- [WORK TASK] Every single entry must be reproduced precisely.

- [Records excerpted from a collection]
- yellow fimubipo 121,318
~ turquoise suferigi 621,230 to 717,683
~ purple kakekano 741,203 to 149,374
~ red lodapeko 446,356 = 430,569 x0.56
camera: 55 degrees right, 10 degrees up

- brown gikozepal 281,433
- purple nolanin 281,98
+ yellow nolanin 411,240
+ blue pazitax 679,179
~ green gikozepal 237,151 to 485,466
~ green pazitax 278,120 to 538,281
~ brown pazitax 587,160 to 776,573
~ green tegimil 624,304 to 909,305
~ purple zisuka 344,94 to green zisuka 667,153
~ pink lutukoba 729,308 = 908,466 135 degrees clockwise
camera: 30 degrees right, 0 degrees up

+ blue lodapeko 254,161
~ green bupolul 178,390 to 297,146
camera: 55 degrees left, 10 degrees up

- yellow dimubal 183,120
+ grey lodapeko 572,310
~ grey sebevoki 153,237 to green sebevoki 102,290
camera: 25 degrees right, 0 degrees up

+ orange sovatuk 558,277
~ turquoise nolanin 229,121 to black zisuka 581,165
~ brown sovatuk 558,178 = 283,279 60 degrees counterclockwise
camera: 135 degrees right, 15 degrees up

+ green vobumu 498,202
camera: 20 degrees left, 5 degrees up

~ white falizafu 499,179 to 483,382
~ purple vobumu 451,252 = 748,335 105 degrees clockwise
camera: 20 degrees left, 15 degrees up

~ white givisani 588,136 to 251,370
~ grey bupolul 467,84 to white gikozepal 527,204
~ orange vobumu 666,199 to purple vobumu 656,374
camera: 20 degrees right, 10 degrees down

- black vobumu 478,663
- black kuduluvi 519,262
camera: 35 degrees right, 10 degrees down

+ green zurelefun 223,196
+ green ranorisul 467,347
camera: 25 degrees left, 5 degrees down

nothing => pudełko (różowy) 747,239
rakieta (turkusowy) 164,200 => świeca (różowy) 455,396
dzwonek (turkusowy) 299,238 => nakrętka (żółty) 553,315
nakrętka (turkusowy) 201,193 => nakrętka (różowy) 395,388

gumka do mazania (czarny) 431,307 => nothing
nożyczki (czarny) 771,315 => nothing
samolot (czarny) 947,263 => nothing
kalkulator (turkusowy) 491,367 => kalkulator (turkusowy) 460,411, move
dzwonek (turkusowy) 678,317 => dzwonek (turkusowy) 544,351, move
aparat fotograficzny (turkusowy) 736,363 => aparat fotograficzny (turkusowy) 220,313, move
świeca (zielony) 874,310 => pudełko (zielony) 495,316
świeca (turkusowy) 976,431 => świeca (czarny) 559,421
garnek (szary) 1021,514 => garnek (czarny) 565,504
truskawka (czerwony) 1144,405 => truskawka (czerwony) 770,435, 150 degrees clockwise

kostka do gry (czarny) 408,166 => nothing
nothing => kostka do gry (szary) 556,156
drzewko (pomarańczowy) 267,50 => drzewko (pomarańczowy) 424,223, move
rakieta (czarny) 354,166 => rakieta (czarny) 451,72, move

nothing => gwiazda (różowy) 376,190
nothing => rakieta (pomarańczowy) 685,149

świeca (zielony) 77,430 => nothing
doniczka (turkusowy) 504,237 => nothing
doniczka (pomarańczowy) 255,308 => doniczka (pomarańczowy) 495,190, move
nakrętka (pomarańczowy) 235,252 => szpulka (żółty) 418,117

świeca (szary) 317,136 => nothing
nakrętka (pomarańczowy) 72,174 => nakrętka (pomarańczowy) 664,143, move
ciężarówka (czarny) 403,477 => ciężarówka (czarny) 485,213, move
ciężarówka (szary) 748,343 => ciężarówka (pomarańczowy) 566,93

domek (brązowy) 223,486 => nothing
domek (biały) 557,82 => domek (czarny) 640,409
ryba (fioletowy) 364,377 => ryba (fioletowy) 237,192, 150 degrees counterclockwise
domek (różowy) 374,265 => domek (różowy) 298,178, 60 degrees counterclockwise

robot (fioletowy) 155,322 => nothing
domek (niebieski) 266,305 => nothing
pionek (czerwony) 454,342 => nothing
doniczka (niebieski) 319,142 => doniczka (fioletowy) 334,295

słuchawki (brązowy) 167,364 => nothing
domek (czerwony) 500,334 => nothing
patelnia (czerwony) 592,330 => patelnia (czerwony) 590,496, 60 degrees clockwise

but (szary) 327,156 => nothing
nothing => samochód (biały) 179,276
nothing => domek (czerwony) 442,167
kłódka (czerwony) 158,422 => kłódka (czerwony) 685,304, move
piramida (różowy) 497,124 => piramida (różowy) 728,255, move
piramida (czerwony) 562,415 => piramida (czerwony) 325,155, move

- [SOLUTION]
- yellow fimubipo 121,318
~ turquoise suferigi 621,230 to 717,683
~ purple kakekano 741,203 to 149,374
~ red lodapeko 446,356 = 430,569 x0.56
camera: 55 degrees right, 10 degrees up

- brown gikozepal 281,433
- purple nolanin 281,98
+ yellow nolanin 411,240
+ blue pazitax 679,179
~ green gikozepal 237,151 to 485,466
~ green pazitax 278,120 to 538,281
~ brown pazitax 587,160 to 776,573
~ green tegimil 624,304 to 909,305
~ purple zisuka 344,94 to green zisuka 667,153
~ pink lutukoba 729,308 = 908,466 135 degrees clockwise
camera: 30 degrees right, 0 degrees up

+ blue lodapeko 254,161
~ green bupolul 178,390 to 297,146
camera: 55 degrees left, 10 degrees up

- yellow dimubal 183,120
+ grey lodapeko 572,310
~ grey sebevoki 153,237 to green sebevoki 102,290
camera: 25 degrees right, 0 degrees up

+ orange sovatuk 558,277
~ turquoise nolanin 229,121 to black zisuka 581,165
~ brown sovatuk 558,178 = 283,279 60 degrees counterclockwise
camera: 135 degrees right, 15 degrees up

+ green vobumu 498,202
camera: 20 degrees left, 5 degrees up

~ white falizafu 499,179 to 483,382
~ purple vobumu 451,252 = 748,335 105 degrees clockwise
camera: 20 degrees left, 15 degrees up

~ white givisani 588,136 to 251,370
~ grey bupolul 467,84 to white gikozepal 527,204
~ orange vobumu 666,199 to purple vobumu 656,374
camera: 20 degrees right, 10 degrees down

- black vobumu 478,663
- black kuduluvi 519,262
camera: 35 degrees right, 10 degrees down

+ green zurelefun 223,196
+ green ranorisul 467,347
camera: 25 degrees left, 5 degrees down

nothing => pudełko (różowy) 747,239
rakieta (turkusowy) 164,200 => świeca (różowy) 455,396
dzwonek (turkusowy) 299,238 => nakrętka (żółty) 553,315
nakrętka (turkusowy) 201,193 => nakrętka (różowy) 395,388

gumka do mazania (czarny) 431,307 => nothing
nożyczki (czarny) 771,315 => nothing
samolot (czarny) 947,263 => nothing
kalkulator (turkusowy) 491,367 => kalkulator (turkusowy) 460,411, move
dzwonek (turkusowy) 678,317 => dzwonek (turkusowy) 544,351, move
aparat fotograficzny (turkusowy) 736,363 => aparat fotograficzny (turkusowy) 220,313, move
świeca (zielony) 874,310 => pudełko (zielony) 495,316
świeca (turkusowy) 976,431 => świeca (czarny) 559,421
garnek (szary) 1021,514 => garnek (czarny) 565,504
truskawka (czerwony) 1144,405 => truskawka (czerwony) 770,435, 150 degrees clockwise

kostka do gry (czarny) 408,166 => nothing
nothing => kostka do gry (szary) 556,156
drzewko (pomarańczowy) 267,50 => drzewko (pomarańczowy) 424,223, move
rakieta (czarny) 354,166 => rakieta (czarny) 451,72, move

nothing => gwiazda (różowy) 376,190
nothing => rakieta (pomarańczowy) 685,149

świeca (zielony) 77,430 => nothing
doniczka (turkusowy) 504,237 => nothing
doniczka (pomarańczowy) 255,308 => doniczka (pomarańczowy) 495,190, move
nakrętka (pomarańczowy) 235,252 => szpulka (żółty) 418,117

świeca (szary) 317,136 => nothing
nakrętka (pomarańczowy) 72,174 => nakrętka (pomarańczowy) 664,143, move
ciężarówka (czarny) 403,477 => ciężarówka (czarny) 485,213, move
ciężarówka (szary) 748,343 => ciężarówka (pomarańczowy) 566,93

domek (brązowy) 223,486 => nothing
domek (biały) 557,82 => domek (czarny) 640,409
ryba (fioletowy) 364,377 => ryba (fioletowy) 237,192, 150 degrees counterclockwise
domek (różowy) 374,265 => domek (różowy) 298,178, 60 degrees counterclockwise

robot (fioletowy) 155,322 => nothing
domek (niebieski) 266,305 => nothing
pionek (czerwony) 454,342 => nothing
doniczka (niebieski) 319,142 => doniczka (fioletowy) 334,295

słuchawki (brązowy) 167,364 => nothing
domek (czerwony) 500,334 => nothing
patelnia (czerwony) 592,330 => patelnia (czerwony) 590,496, 60 degrees clockwise

but (szary) 327,156 => nothing
nothing => samochód (biały) 179,276
nothing => domek (czerwony) 442,167
kłódka (czerwony) 158,422 => kłódka (czerwony) 685,304, move
piramida (różowy) 497,124 => piramida (różowy) 728,255, move
piramida (czerwony) 562,415 => piramida (czerwony) 325,155, move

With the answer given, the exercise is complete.